* **What you need to do**:
Please write out exactly the line containing "brown car: 0 -> 1" below and every line after it, through the last one, but leave out any pictures.

### Data supplied

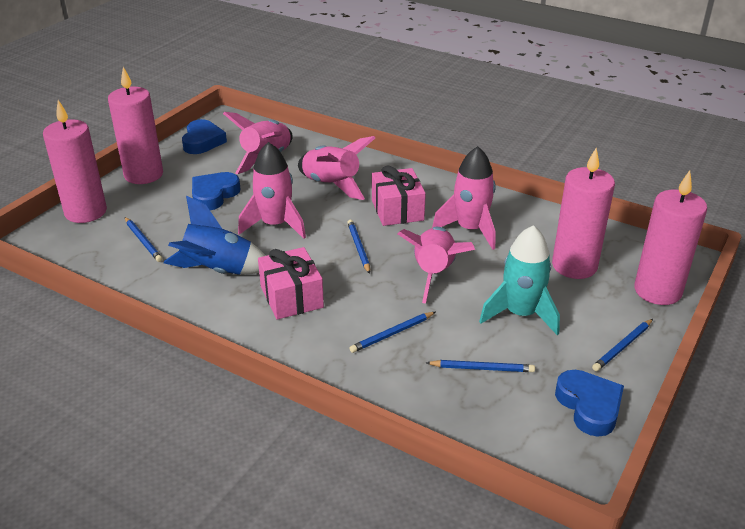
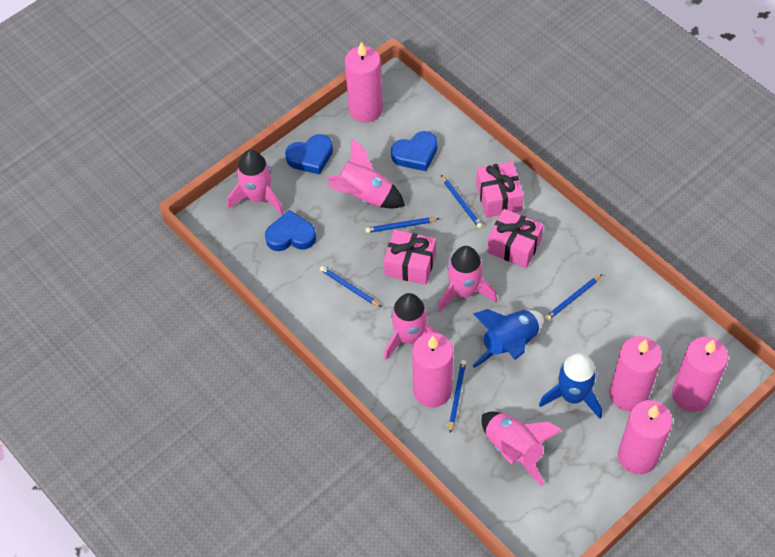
blue rocket: 1 -> 2
pink candle: 4 -> 5
pink gift: 2 -> 3
turquoise rocket: 1 -> 0

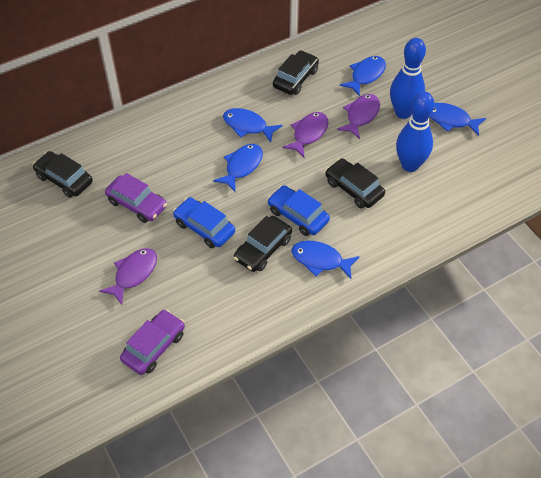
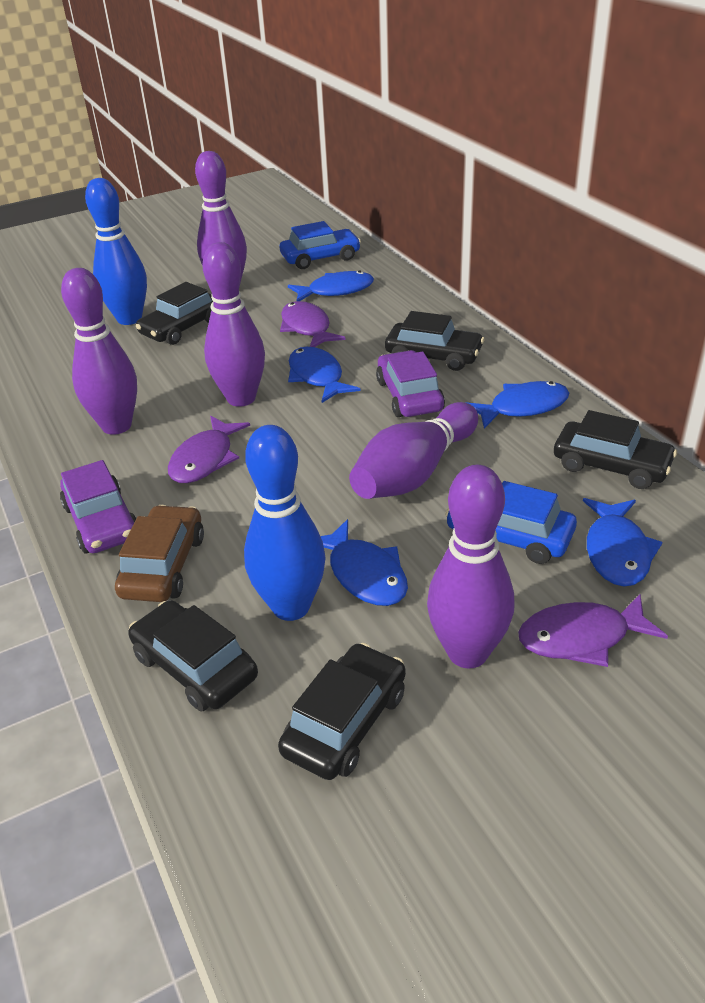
black car: 4 -> 5
brown car: 0 -> 1
purple bowling pin: 0 -> 5

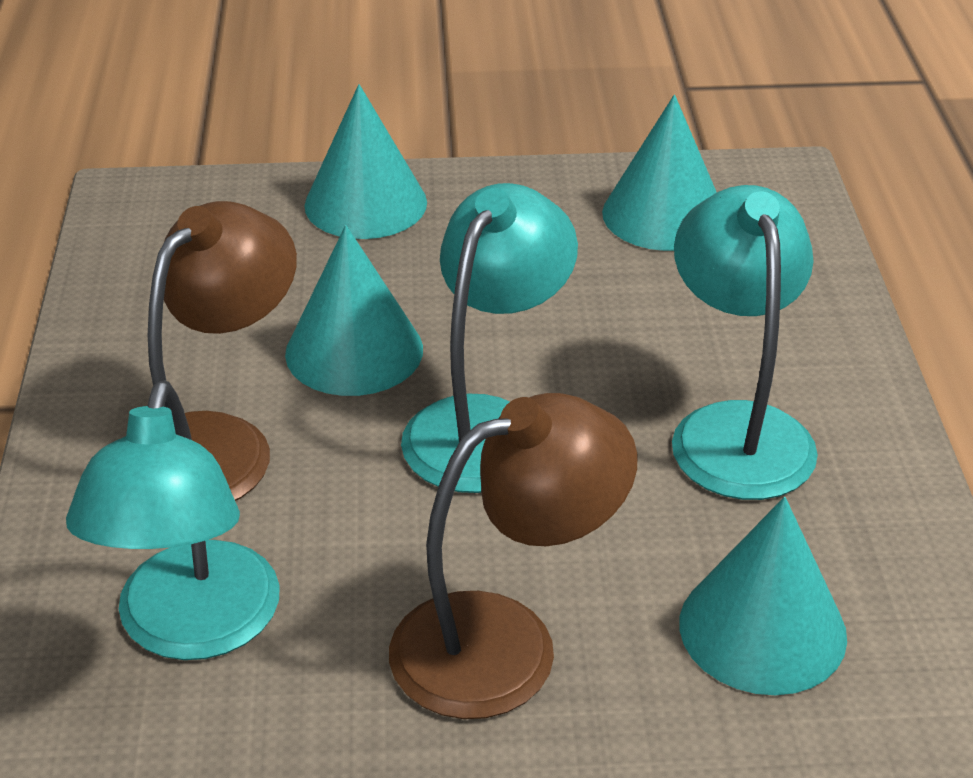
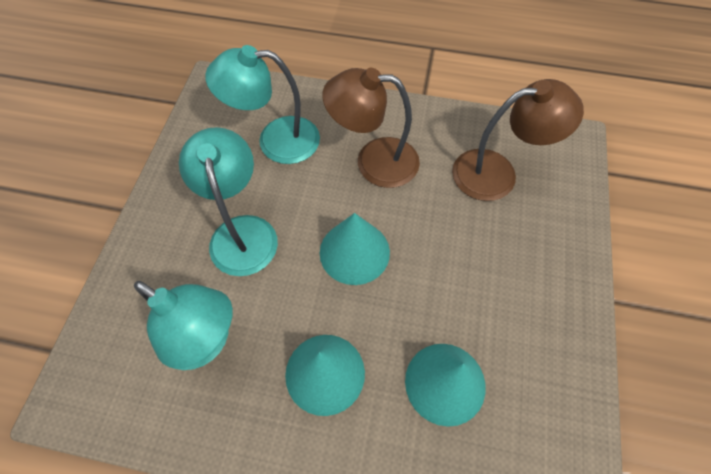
turquoise cone: 4 -> 3

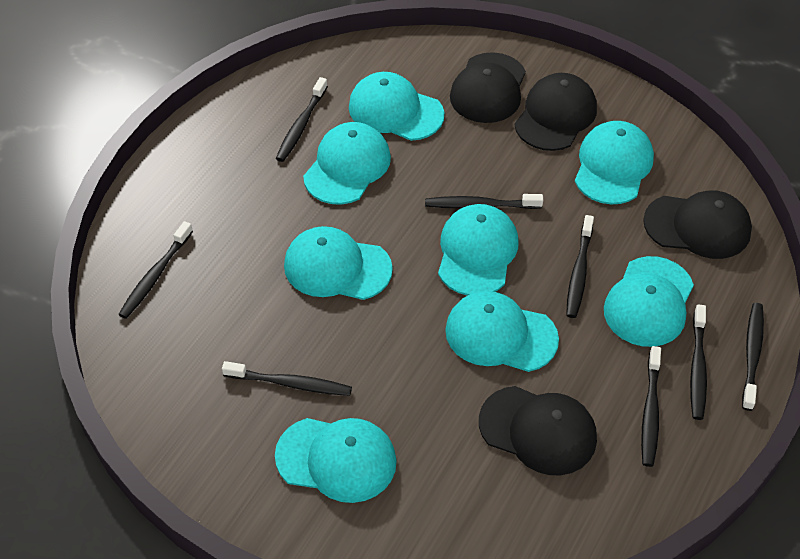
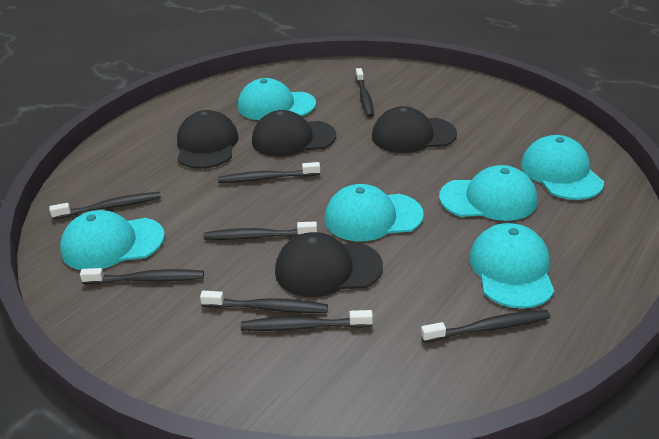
turquoise cap: 8 -> 6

######

* **Output below**:
brown car: 0 -> 1
purple bowling pin: 0 -> 5

turquoise cone: 4 -> 3

turquoise cap: 8 -> 6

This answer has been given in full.